Saved data entries

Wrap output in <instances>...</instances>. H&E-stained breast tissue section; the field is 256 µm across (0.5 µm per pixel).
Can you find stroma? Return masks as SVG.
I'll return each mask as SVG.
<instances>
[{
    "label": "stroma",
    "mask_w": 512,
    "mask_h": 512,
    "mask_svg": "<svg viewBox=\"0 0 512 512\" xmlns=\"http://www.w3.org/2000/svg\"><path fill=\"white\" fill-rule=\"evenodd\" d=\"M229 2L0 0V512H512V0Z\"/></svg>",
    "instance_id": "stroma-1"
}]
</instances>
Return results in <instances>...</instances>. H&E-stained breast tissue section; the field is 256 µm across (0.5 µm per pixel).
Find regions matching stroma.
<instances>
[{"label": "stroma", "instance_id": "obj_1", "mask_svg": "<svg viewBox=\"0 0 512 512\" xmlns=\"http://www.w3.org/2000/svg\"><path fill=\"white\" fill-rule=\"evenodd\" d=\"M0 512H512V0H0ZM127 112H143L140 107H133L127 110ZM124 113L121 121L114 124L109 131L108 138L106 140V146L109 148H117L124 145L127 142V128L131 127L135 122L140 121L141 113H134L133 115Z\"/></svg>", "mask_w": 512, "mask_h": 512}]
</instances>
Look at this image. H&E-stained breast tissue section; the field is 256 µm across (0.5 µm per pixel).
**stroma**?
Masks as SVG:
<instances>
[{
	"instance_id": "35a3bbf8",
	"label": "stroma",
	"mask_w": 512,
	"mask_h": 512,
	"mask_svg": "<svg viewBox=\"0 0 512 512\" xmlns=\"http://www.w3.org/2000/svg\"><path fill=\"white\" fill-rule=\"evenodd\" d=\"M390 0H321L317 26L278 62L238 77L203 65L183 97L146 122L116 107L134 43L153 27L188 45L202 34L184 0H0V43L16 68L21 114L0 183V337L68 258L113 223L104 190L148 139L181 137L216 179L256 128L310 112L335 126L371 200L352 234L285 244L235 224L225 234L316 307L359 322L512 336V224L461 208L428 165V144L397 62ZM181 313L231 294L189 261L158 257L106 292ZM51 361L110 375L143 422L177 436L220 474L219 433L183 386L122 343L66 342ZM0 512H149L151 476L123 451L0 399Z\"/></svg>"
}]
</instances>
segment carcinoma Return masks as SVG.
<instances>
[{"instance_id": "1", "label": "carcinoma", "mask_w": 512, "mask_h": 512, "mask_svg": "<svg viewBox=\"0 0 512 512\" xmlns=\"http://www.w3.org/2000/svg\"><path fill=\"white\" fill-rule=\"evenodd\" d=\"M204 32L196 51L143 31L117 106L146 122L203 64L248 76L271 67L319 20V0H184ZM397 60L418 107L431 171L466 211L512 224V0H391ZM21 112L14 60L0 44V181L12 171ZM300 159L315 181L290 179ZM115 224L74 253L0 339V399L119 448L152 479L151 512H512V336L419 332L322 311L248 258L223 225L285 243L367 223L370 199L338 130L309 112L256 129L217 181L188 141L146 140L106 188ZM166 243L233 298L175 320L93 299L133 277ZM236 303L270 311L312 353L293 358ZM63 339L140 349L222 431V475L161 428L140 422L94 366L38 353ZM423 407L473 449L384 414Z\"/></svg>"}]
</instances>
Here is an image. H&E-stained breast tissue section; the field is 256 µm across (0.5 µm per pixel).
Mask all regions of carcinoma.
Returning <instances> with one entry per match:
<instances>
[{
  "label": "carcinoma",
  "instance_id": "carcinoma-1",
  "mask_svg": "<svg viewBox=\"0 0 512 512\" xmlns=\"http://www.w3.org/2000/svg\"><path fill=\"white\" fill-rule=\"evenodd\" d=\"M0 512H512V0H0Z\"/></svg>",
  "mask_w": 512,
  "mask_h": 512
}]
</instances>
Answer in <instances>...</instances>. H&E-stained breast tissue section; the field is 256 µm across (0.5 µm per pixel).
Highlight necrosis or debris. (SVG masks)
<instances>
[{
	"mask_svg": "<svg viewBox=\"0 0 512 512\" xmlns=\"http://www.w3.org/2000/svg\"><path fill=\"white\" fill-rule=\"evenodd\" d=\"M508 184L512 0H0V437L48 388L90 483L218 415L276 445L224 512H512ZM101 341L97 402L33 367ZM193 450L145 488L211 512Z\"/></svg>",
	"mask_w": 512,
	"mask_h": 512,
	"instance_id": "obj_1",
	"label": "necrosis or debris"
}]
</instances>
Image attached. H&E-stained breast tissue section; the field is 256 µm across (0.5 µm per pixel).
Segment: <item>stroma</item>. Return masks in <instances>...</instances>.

** Problem description **
Go through the records and show every line with the string "stained" in it.

** Output of the task **
Wrap output in <instances>...</instances>. H&E-stained breast tissue section; the field is 256 µm across (0.5 µm per pixel).
Return results in <instances>...</instances>. H&E-stained breast tissue section; the field is 256 µm across (0.5 µm per pixel).
Look at this image. H&E-stained breast tissue section; the field is 256 µm across (0.5 µm per pixel).
Here is an image. H&E-stained breast tissue section; the field is 256 µm across (0.5 µm per pixel).
Answer in <instances>...</instances>. H&E-stained breast tissue section; the field is 256 µm across (0.5 µm per pixel).
Image attached. H&E-stained breast tissue section; the field is 256 µm across (0.5 µm per pixel).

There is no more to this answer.